Recorded information:
⁂
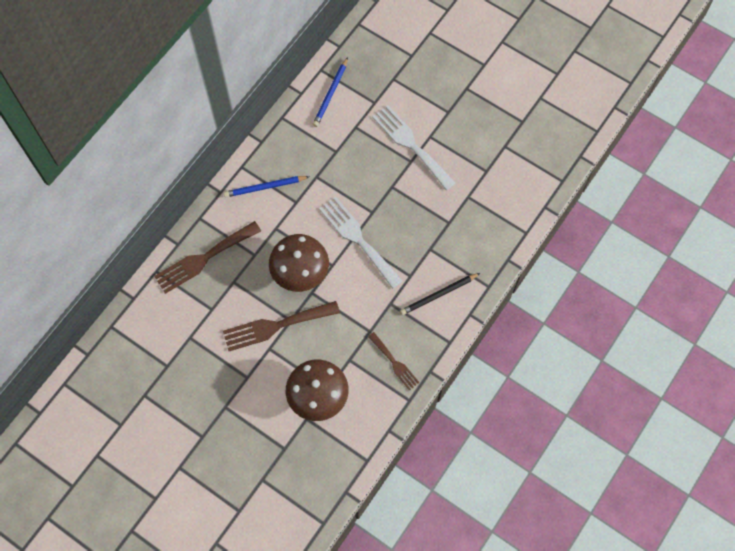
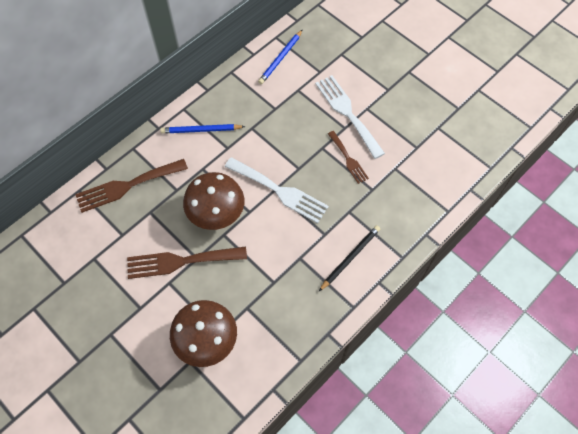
camera: 10 degrees right, 5 degrees down
(358, 239) = (280, 191): white fork -> white fork turned 150 degrees clockwise
(394, 363) = (292, 319): brown fork -> brown fork (348, 159)
(438, 295) = (350, 258): black pencil -> black pencil turned 150 degrees clockwise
⁂
Problem: Transcribe the whole listing exactly as it stands, apart from the pictures.

Written reply:
camera: 10 degrees right, 5 degrees down
(358, 239) = (280, 191): white fork -> white fork turned 150 degrees clockwise
(394, 363) = (292, 319): brown fork -> brown fork (348, 159)
(438, 295) = (350, 258): black pencil -> black pencil turned 150 degrees clockwise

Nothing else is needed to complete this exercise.